What is needed is a verbatim copy of every record below, with the pictures left out.
====== Supplied information
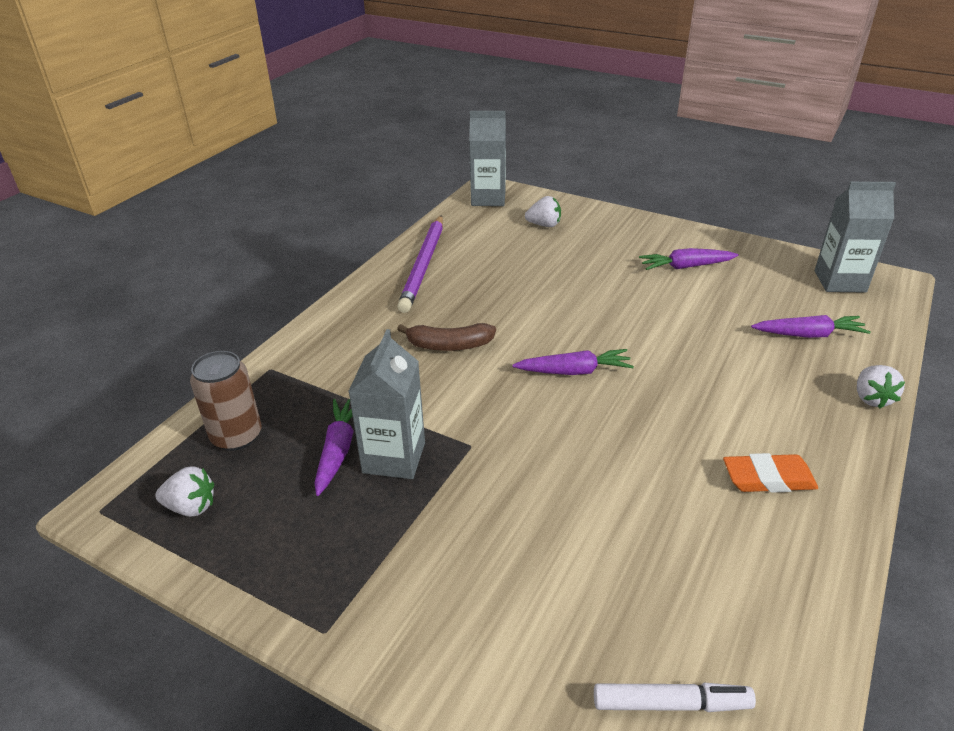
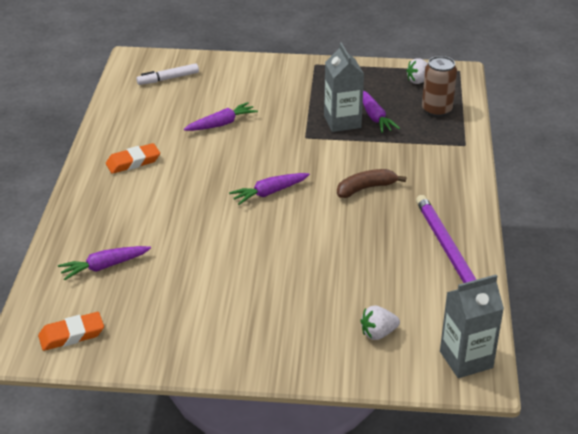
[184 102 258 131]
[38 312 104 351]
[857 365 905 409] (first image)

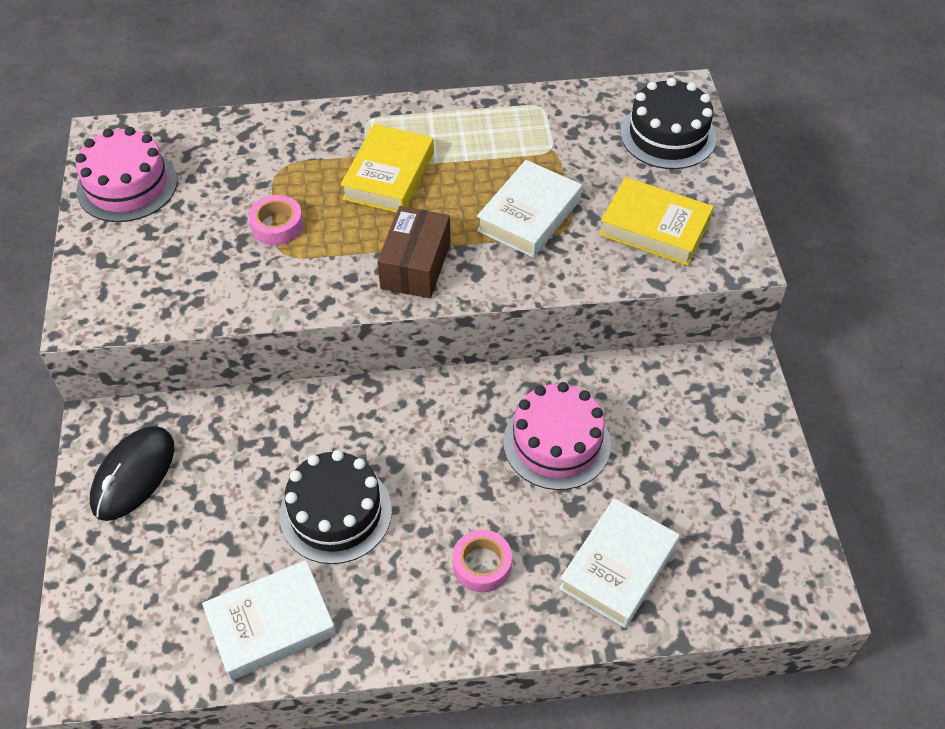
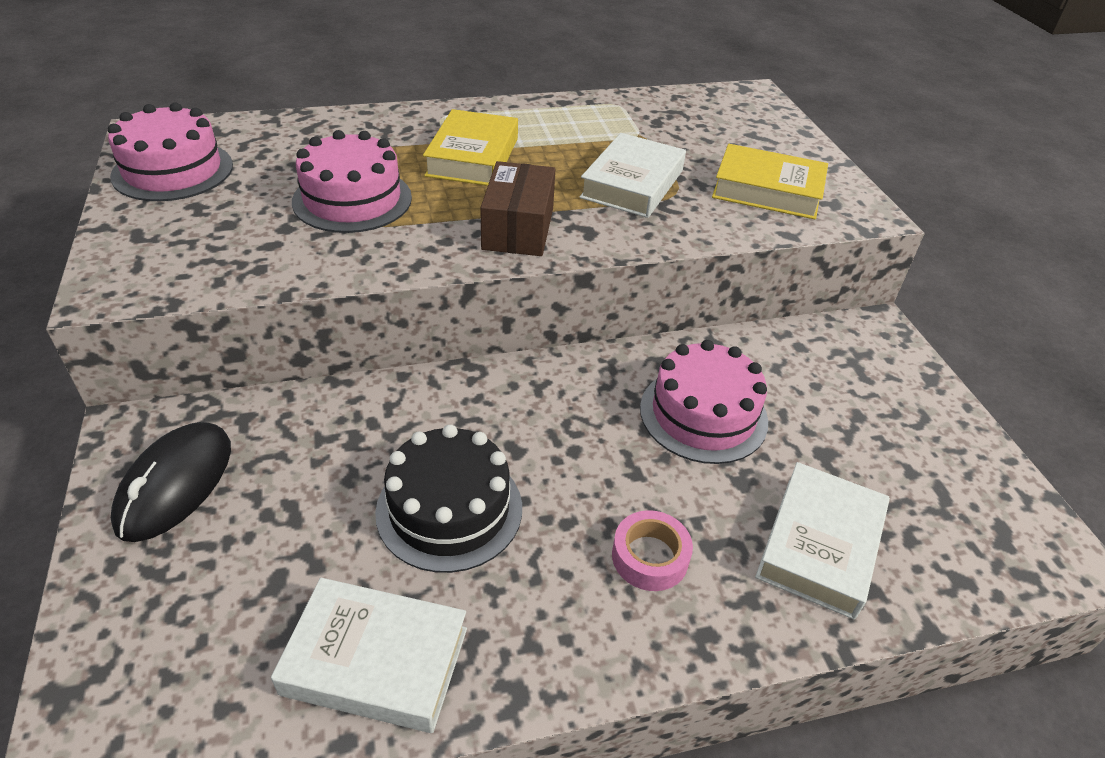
[271 578 467 733]
[292 130 412 233]
[620 78 717 169] (first image)

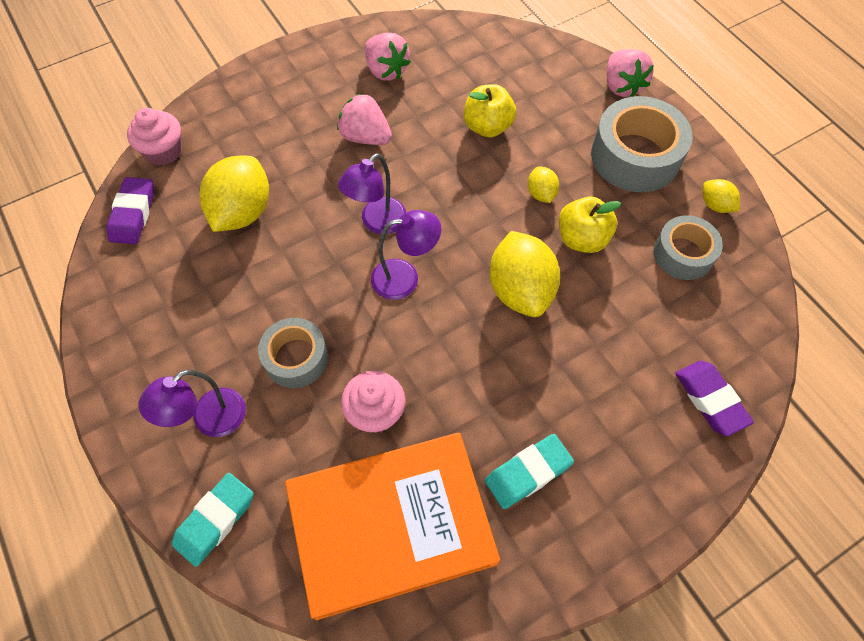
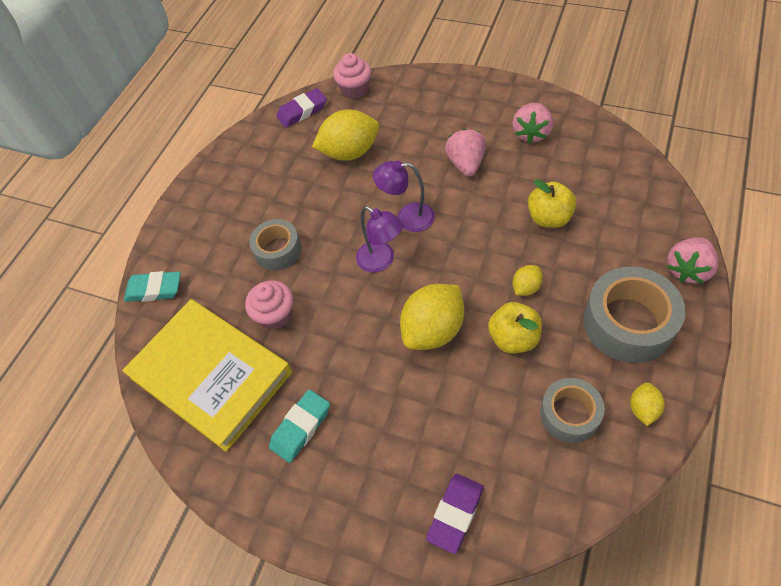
[139 370 246 437] (first image)
[122 299 292 452]
[269 390 330 463]

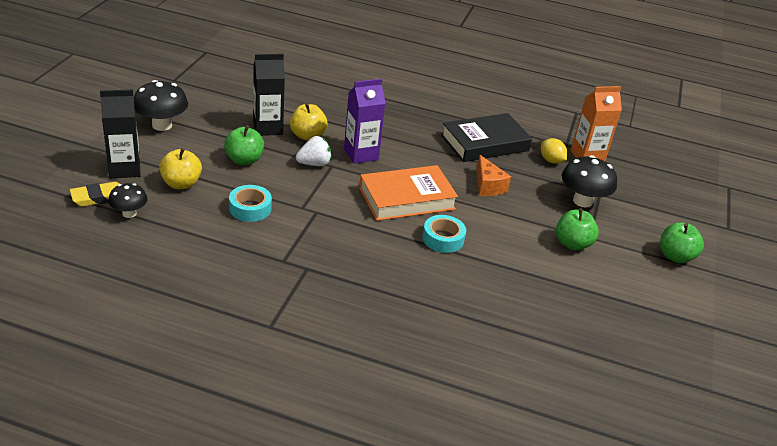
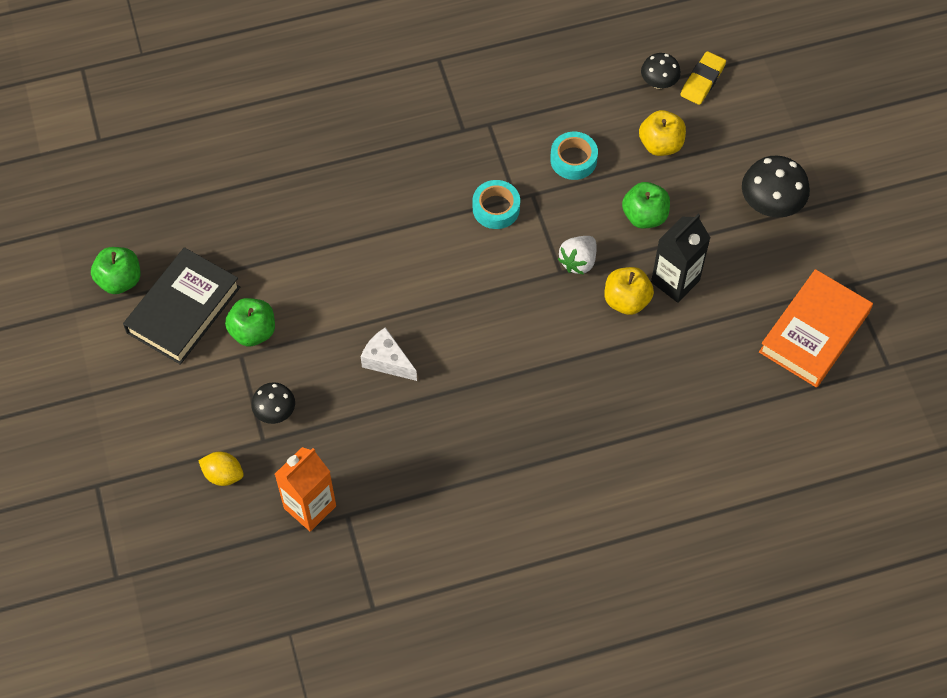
[100 90 140 178] (first image)
[344 79 386 164] (first image)
[759 269 873 388]
[473 180 520 229]
[123 247 240 365]
[361 327 417 381]
[198 452 244 486]
[251 382 295 424]
[91 247 140 294]

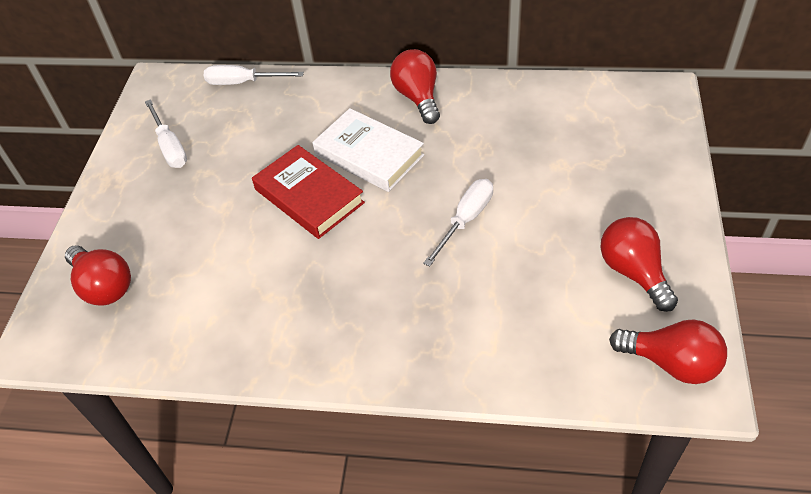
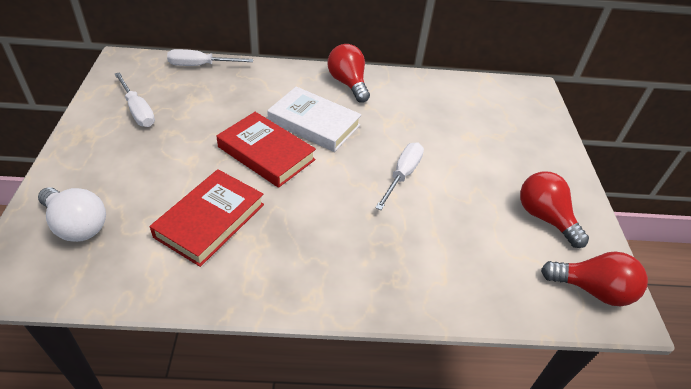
[38 187 106 242]
[150 169 264 267]

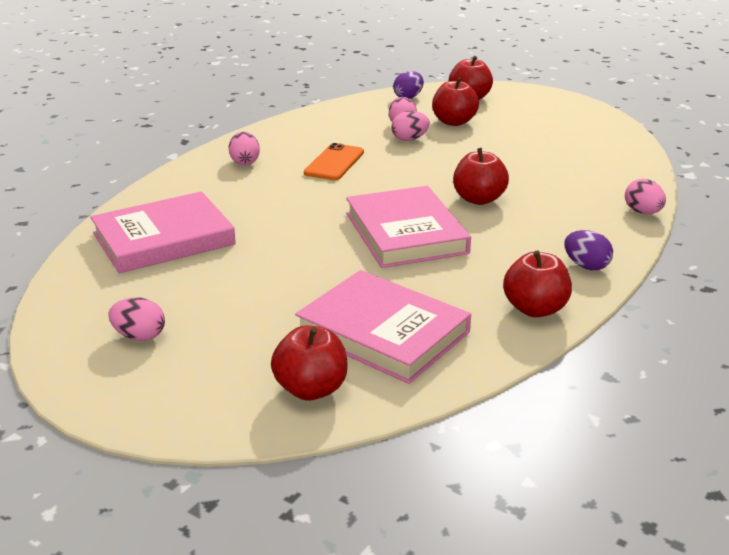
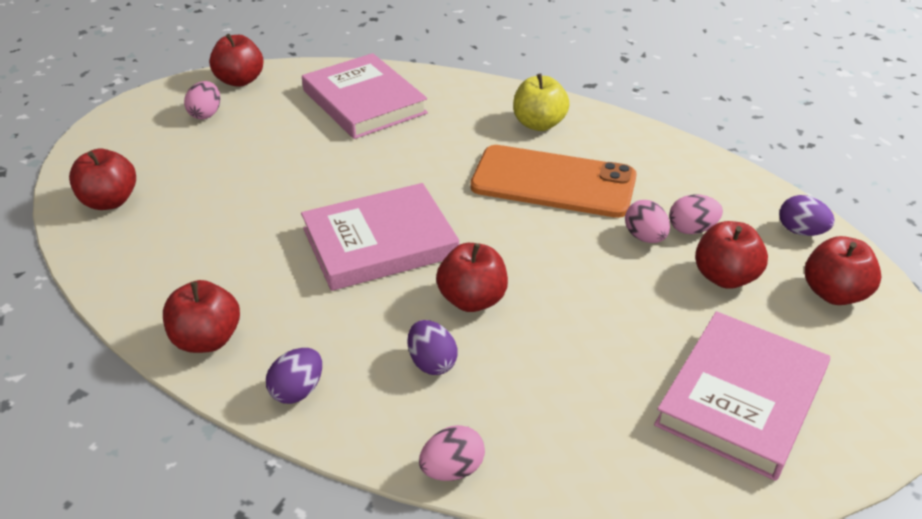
[513 74 570 131]
[654 311 830 481]
[470 145 637 218]
[209 34 263 87]
[407 320 457 375]

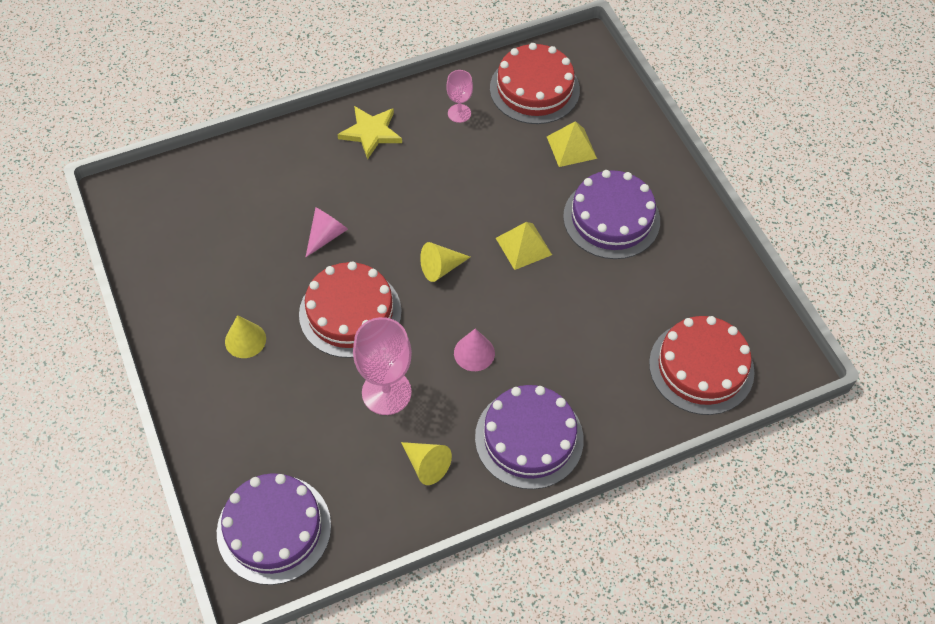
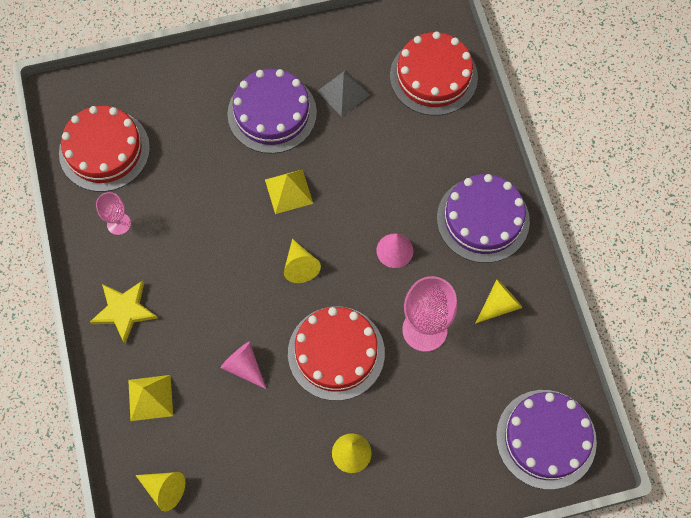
[128 375 173 421]
[135 472 185 512]
[317 70 370 117]

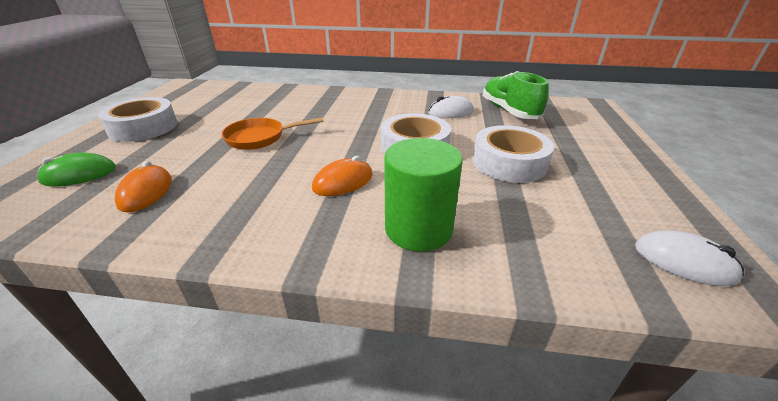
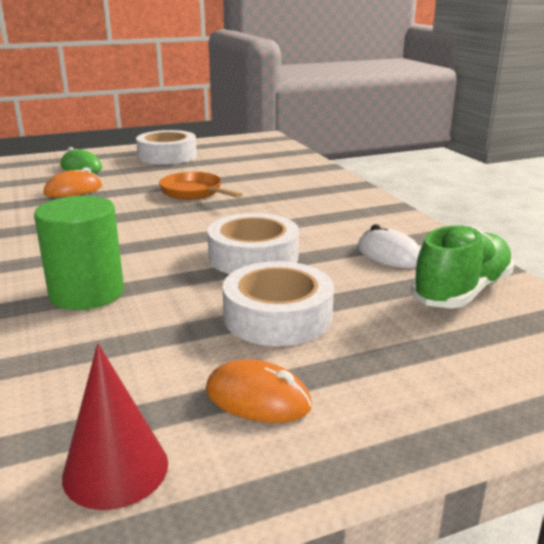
[206 359 312 423]
[62 344 168 510]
============
> [Result of this task]
[184 102 258 131]
[38 312 104 351]
[857 365 905 409] (first image)

[271 578 467 733]
[292 130 412 233]
[620 78 717 169] (first image)

[139 370 246 437] (first image)
[122 299 292 452]
[269 390 330 463]

[100 90 140 178] (first image)
[344 79 386 164] (first image)
[759 269 873 388]
[473 180 520 229]
[123 247 240 365]
[361 327 417 381]
[198 452 244 486]
[251 382 295 424]
[91 247 140 294]

[38 187 106 242]
[150 169 264 267]

[513 74 570 131]
[654 311 830 481]
[470 145 637 218]
[209 34 263 87]
[407 320 457 375]

[128 375 173 421]
[135 472 185 512]
[317 70 370 117]

[206 359 312 423]
[62 344 168 510]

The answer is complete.